- YOUR TASK:
Return the lines that run from the beginning of the entries to the line holding "R9: 6.8k (COM, N22) -> 6.8k (N20, N22)", inclusive, and drop the pictures.

- DATA FOR REVIEW:
━━━━━━━━━━

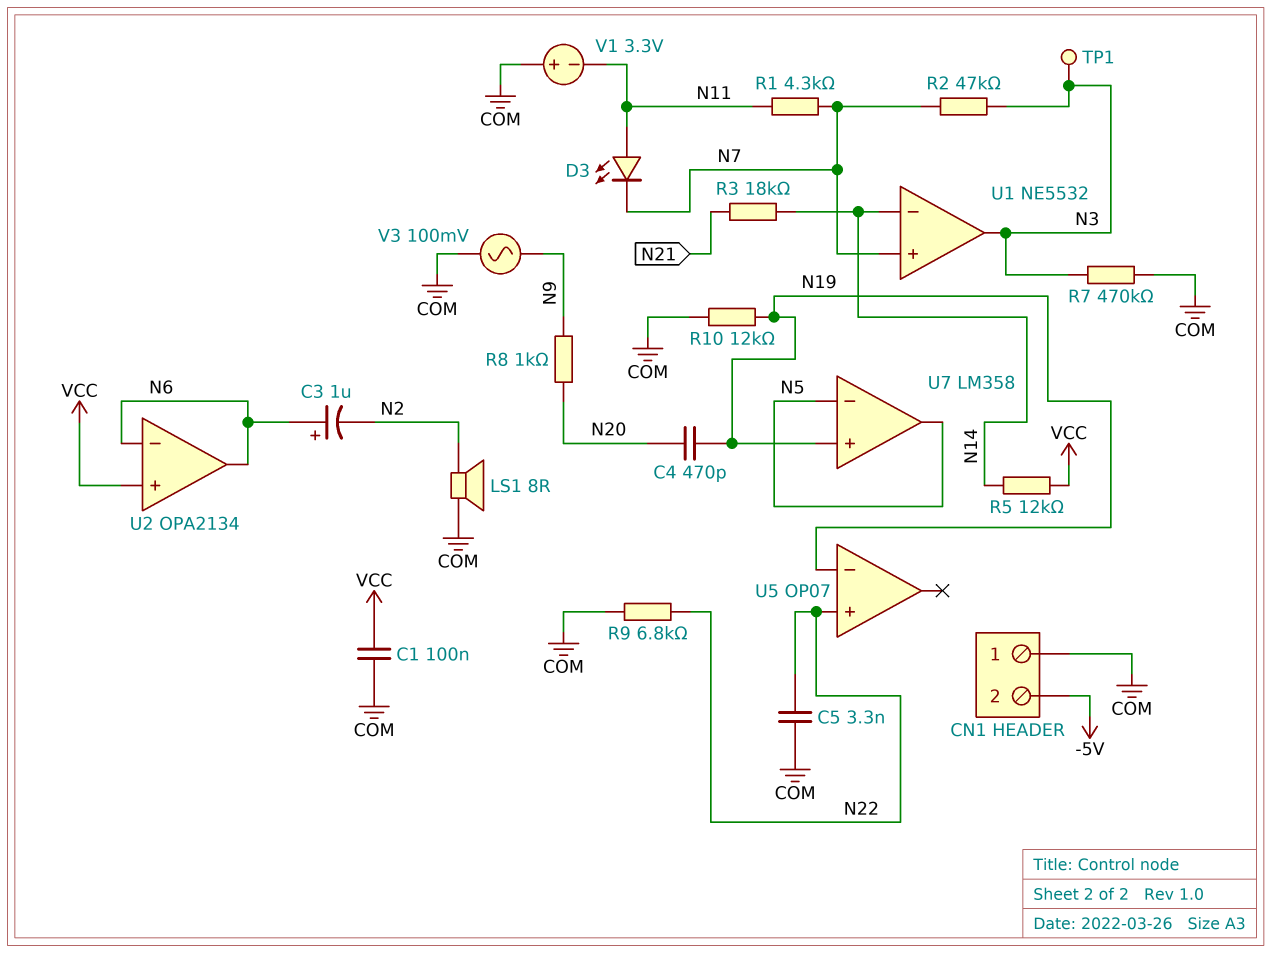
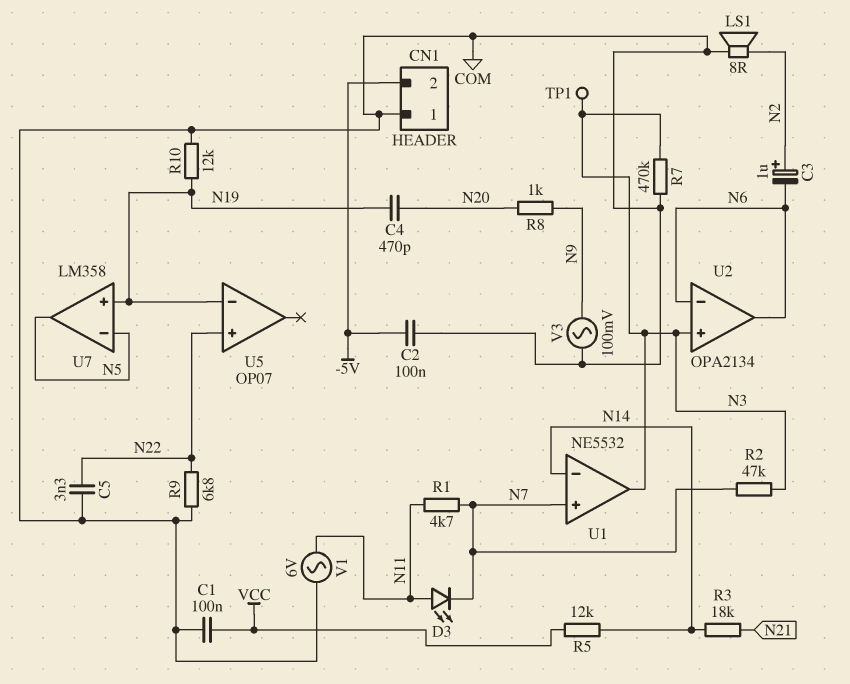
C2: none -> 100nF (-5V, COM)
C3: 1uF (plus N6, minus N2) -> 1uF (plus N2, minus N6)
R1: 4.3k (N7, N11) -> 4.7k (N7, N11)
U2 pin in+: VCC -> N3
V1: 3.3V (plus COM, minus N11) -> AC 6V (COM, N11)

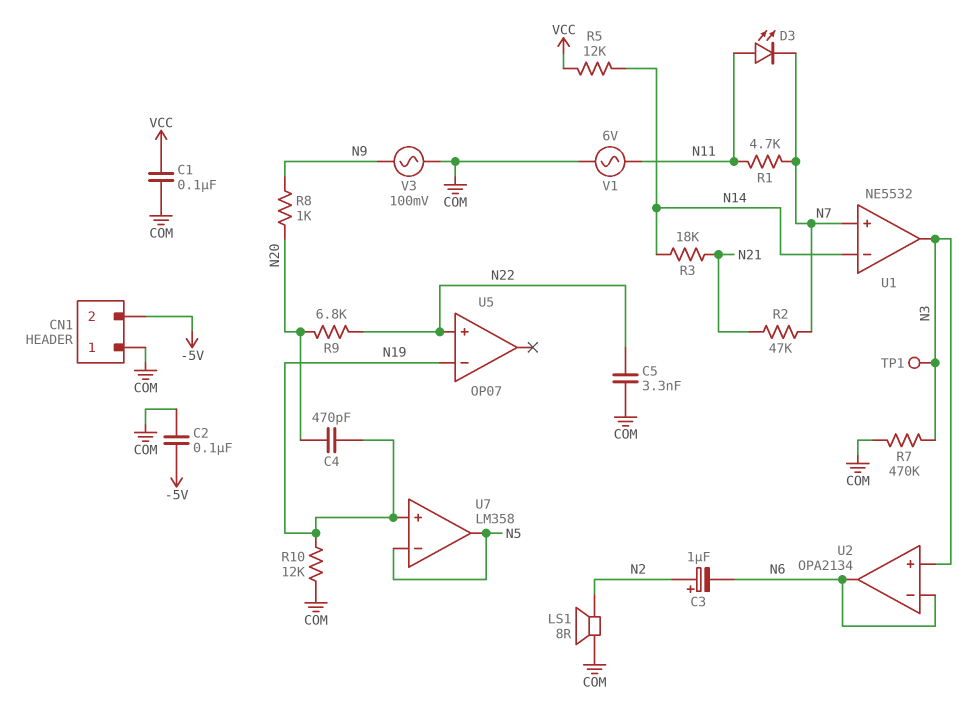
R2: 47k (N3, N7) -> 47k (N7, N21)
R9: 6.8k (COM, N22) -> 6.8k (N20, N22)

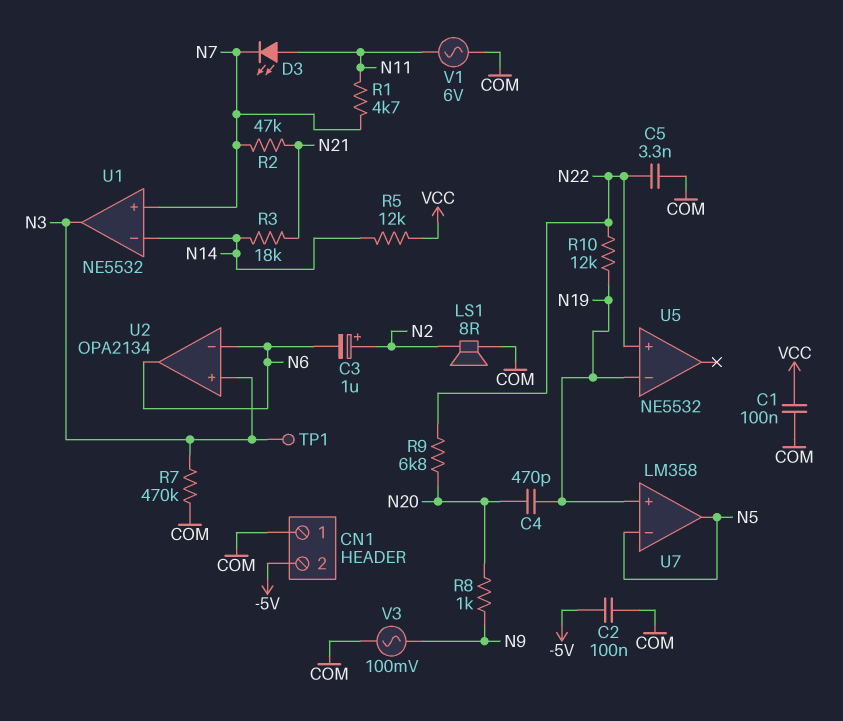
R10: 12k (COM, N19) -> 12k (N19, N22)
U5: OP07 -> NE5532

━━━━━━━━━━

- COMPLETED TASK:
C2: none -> 100nF (-5V, COM)
C3: 1uF (plus N6, minus N2) -> 1uF (plus N2, minus N6)
R1: 4.3k (N7, N11) -> 4.7k (N7, N11)
U2 pin in+: VCC -> N3
V1: 3.3V (plus COM, minus N11) -> AC 6V (COM, N11)

R2: 47k (N3, N7) -> 47k (N7, N21)
R9: 6.8k (COM, N22) -> 6.8k (N20, N22)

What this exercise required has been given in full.